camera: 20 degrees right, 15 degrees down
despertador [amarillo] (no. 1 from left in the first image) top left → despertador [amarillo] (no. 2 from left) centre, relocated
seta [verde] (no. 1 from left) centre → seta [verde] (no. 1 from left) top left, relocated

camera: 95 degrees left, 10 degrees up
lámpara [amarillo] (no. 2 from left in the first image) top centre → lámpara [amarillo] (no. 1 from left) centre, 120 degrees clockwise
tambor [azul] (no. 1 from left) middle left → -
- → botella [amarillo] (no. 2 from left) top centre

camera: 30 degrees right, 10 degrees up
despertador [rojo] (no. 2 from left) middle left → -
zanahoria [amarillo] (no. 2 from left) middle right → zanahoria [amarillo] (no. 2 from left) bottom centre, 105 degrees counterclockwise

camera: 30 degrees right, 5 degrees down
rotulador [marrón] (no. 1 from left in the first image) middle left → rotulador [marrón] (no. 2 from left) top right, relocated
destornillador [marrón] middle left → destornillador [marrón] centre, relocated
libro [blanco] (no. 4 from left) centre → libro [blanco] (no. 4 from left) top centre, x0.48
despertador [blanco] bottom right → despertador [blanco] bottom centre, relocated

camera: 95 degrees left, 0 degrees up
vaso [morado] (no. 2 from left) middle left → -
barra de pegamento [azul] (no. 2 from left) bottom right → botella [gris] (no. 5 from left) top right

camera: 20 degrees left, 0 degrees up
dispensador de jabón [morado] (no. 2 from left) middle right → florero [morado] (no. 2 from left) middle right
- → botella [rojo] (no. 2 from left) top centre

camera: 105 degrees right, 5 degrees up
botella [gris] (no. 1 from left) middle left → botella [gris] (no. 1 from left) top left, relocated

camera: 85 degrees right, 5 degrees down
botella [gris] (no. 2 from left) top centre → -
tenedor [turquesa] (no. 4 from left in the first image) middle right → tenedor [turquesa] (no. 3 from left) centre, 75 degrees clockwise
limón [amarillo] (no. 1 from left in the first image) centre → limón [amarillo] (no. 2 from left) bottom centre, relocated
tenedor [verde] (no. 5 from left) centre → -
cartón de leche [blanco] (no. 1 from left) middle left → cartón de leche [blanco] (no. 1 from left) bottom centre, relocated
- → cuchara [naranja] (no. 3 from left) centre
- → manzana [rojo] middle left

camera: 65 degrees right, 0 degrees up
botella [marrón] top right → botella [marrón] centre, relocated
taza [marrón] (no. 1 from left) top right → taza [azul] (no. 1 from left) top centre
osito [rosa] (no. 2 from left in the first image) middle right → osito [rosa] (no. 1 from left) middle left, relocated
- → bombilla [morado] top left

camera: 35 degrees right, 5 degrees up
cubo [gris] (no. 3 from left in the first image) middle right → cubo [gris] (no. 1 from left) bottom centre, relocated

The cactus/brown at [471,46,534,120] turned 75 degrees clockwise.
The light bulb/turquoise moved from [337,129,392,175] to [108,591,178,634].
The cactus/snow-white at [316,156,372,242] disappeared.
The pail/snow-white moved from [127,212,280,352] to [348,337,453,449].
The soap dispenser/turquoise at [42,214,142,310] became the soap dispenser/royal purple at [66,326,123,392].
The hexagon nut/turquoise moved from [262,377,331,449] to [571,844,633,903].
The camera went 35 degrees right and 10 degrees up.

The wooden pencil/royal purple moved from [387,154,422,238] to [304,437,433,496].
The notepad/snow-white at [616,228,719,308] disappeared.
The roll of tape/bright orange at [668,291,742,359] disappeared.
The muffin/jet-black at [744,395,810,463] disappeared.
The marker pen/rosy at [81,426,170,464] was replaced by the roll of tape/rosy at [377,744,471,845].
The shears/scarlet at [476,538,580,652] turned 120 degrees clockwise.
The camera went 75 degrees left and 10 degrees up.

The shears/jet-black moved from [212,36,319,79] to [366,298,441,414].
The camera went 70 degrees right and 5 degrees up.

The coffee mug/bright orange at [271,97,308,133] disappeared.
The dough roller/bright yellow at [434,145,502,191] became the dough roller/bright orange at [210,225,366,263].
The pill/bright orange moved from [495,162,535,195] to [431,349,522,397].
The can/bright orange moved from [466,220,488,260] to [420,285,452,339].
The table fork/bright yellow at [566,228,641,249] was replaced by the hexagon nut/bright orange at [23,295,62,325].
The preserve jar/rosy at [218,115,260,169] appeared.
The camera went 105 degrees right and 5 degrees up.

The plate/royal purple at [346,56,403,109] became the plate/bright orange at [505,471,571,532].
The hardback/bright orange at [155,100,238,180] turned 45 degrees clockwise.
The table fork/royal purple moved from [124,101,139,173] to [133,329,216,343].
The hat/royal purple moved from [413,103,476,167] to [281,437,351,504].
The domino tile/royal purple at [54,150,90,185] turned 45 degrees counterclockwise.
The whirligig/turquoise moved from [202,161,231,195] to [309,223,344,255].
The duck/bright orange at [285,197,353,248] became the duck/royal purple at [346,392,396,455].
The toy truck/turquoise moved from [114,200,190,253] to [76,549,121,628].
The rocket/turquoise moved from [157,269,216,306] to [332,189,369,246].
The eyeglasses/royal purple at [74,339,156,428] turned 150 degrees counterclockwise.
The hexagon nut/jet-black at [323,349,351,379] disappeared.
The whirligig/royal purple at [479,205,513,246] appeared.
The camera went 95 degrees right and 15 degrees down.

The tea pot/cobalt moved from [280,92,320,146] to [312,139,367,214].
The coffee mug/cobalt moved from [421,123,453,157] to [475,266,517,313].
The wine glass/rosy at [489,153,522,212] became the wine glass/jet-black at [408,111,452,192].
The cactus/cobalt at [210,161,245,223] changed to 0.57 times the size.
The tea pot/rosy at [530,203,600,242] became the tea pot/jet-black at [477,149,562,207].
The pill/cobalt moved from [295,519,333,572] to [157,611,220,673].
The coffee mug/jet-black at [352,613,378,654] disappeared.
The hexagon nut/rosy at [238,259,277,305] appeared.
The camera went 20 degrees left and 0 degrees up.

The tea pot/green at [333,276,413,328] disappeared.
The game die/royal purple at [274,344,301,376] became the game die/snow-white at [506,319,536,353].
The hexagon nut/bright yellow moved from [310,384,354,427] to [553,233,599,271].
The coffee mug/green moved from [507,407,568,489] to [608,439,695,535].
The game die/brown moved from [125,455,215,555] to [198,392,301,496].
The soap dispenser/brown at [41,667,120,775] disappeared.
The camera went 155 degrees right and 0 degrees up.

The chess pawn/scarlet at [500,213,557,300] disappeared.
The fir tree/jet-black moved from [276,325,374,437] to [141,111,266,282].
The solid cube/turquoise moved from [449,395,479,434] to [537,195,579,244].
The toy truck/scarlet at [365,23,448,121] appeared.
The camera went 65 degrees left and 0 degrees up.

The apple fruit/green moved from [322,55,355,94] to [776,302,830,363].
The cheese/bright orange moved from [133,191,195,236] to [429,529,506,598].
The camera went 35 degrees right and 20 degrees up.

===============

● **ASSIGNED TASK**
Each line above should be copied exactly, with no line missing.

● **WRITTEN RESPONSE**
camera: 20 degrees right, 15 degrees down
despertador [amarillo] (no. 1 from left in the first image) top left → despertador [amarillo] (no. 2 from left) centre, relocated
seta [verde] (no. 1 from left) centre → seta [verde] (no. 1 from left) top left, relocated

camera: 95 degrees left, 10 degrees up
lámpara [amarillo] (no. 2 from left in the first image) top centre → lámpara [amarillo] (no. 1 from left) centre, 120 degrees clockwise
tambor [azul] (no. 1 from left) middle left → -
- → botella [amarillo] (no. 2 from left) top centre

camera: 30 degrees right, 10 degrees up
despertador [rojo] (no. 2 from left) middle left → -
zanahoria [amarillo] (no. 2 from left) middle right → zanahoria [amarillo] (no. 2 from left) bottom centre, 105 degrees counterclockwise

camera: 30 degrees right, 5 degrees down
rotulador [marrón] (no. 1 from left in the first image) middle left → rotulador [marrón] (no. 2 from left) top right, relocated
destornillador [marrón] middle left → destornillador [marrón] centre, relocated
libro [blanco] (no. 4 from left) centre → libro [blanco] (no. 4 from left) top centre, x0.48
despertador [blanco] bottom right → despertador [blanco] bottom centre, relocated

camera: 95 degrees left, 0 degrees up
vaso [morado] (no. 2 from left) middle left → -
barra de pegamento [azul] (no. 2 from left) bottom right → botella [gris] (no. 5 from left) top right

camera: 20 degrees left, 0 degrees up
dispensador de jabón [morado] (no. 2 from left) middle right → florero [morado] (no. 2 from left) middle right
- → botella [rojo] (no. 2 from left) top centre

camera: 105 degrees right, 5 degrees up
botella [gris] (no. 1 from left) middle left → botella [gris] (no. 1 from left) top left, relocated

camera: 85 degrees right, 5 degrees down
botella [gris] (no. 2 from left) top centre → -
tenedor [turquesa] (no. 4 from left in the first image) middle right → tenedor [turquesa] (no. 3 from left) centre, 75 degrees clockwise
limón [amarillo] (no. 1 from left in the first image) centre → limón [amarillo] (no. 2 from left) bottom centre, relocated
tenedor [verde] (no. 5 from left) centre → -
cartón de leche [blanco] (no. 1 from left) middle left → cartón de leche [blanco] (no. 1 from left) bottom centre, relocated
- → cuchara [naranja] (no. 3 from left) centre
- → manzana [rojo] middle left

camera: 65 degrees right, 0 degrees up
botella [marrón] top right → botella [marrón] centre, relocated
taza [marrón] (no. 1 from left) top right → taza [azul] (no. 1 from left) top centre
osito [rosa] (no. 2 from left in the first image) middle right → osito [rosa] (no. 1 from left) middle left, relocated
- → bombilla [morado] top left

camera: 35 degrees right, 5 degrees up
cubo [gris] (no. 3 from left in the first image) middle right → cubo [gris] (no. 1 from left) bottom centre, relocated

The cactus/brown at [471,46,534,120] turned 75 degrees clockwise.
The light bulb/turquoise moved from [337,129,392,175] to [108,591,178,634].
The cactus/snow-white at [316,156,372,242] disappeared.
The pail/snow-white moved from [127,212,280,352] to [348,337,453,449].
The soap dispenser/turquoise at [42,214,142,310] became the soap dispenser/royal purple at [66,326,123,392].
The hexagon nut/turquoise moved from [262,377,331,449] to [571,844,633,903].
The camera went 35 degrees right and 10 degrees up.

The wooden pencil/royal purple moved from [387,154,422,238] to [304,437,433,496].
The notepad/snow-white at [616,228,719,308] disappeared.
The roll of tape/bright orange at [668,291,742,359] disappeared.
The muffin/jet-black at [744,395,810,463] disappeared.
The marker pen/rosy at [81,426,170,464] was replaced by the roll of tape/rosy at [377,744,471,845].
The shears/scarlet at [476,538,580,652] turned 120 degrees clockwise.
The camera went 75 degrees left and 10 degrees up.

The shears/jet-black moved from [212,36,319,79] to [366,298,441,414].
The camera went 70 degrees right and 5 degrees up.

The coffee mug/bright orange at [271,97,308,133] disappeared.
The dough roller/bright yellow at [434,145,502,191] became the dough roller/bright orange at [210,225,366,263].
The pill/bright orange moved from [495,162,535,195] to [431,349,522,397].
The can/bright orange moved from [466,220,488,260] to [420,285,452,339].
The table fork/bright yellow at [566,228,641,249] was replaced by the hexagon nut/bright orange at [23,295,62,325].
The preserve jar/rosy at [218,115,260,169] appeared.
The camera went 105 degrees right and 5 degrees up.

The plate/royal purple at [346,56,403,109] became the plate/bright orange at [505,471,571,532].
The hardback/bright orange at [155,100,238,180] turned 45 degrees clockwise.
The table fork/royal purple moved from [124,101,139,173] to [133,329,216,343].
The hat/royal purple moved from [413,103,476,167] to [281,437,351,504].
The domino tile/royal purple at [54,150,90,185] turned 45 degrees counterclockwise.
The whirligig/turquoise moved from [202,161,231,195] to [309,223,344,255].
The duck/bright orange at [285,197,353,248] became the duck/royal purple at [346,392,396,455].
The toy truck/turquoise moved from [114,200,190,253] to [76,549,121,628].
The rocket/turquoise moved from [157,269,216,306] to [332,189,369,246].
The eyeglasses/royal purple at [74,339,156,428] turned 150 degrees counterclockwise.
The hexagon nut/jet-black at [323,349,351,379] disappeared.
The whirligig/royal purple at [479,205,513,246] appeared.
The camera went 95 degrees right and 15 degrees down.

The tea pot/cobalt moved from [280,92,320,146] to [312,139,367,214].
The coffee mug/cobalt moved from [421,123,453,157] to [475,266,517,313].
The wine glass/rosy at [489,153,522,212] became the wine glass/jet-black at [408,111,452,192].
The cactus/cobalt at [210,161,245,223] changed to 0.57 times the size.
The tea pot/rosy at [530,203,600,242] became the tea pot/jet-black at [477,149,562,207].
The pill/cobalt moved from [295,519,333,572] to [157,611,220,673].
The coffee mug/jet-black at [352,613,378,654] disappeared.
The hexagon nut/rosy at [238,259,277,305] appeared.
The camera went 20 degrees left and 0 degrees up.

The tea pot/green at [333,276,413,328] disappeared.
The game die/royal purple at [274,344,301,376] became the game die/snow-white at [506,319,536,353].
The hexagon nut/bright yellow moved from [310,384,354,427] to [553,233,599,271].
The coffee mug/green moved from [507,407,568,489] to [608,439,695,535].
The game die/brown moved from [125,455,215,555] to [198,392,301,496].
The soap dispenser/brown at [41,667,120,775] disappeared.
The camera went 155 degrees right and 0 degrees up.

The chess pawn/scarlet at [500,213,557,300] disappeared.
The fir tree/jet-black moved from [276,325,374,437] to [141,111,266,282].
The solid cube/turquoise moved from [449,395,479,434] to [537,195,579,244].
The toy truck/scarlet at [365,23,448,121] appeared.
The camera went 65 degrees left and 0 degrees up.

The apple fruit/green moved from [322,55,355,94] to [776,302,830,363].
The cheese/bright orange moved from [133,191,195,236] to [429,529,506,598].
The camera went 35 degrees right and 20 degrees up.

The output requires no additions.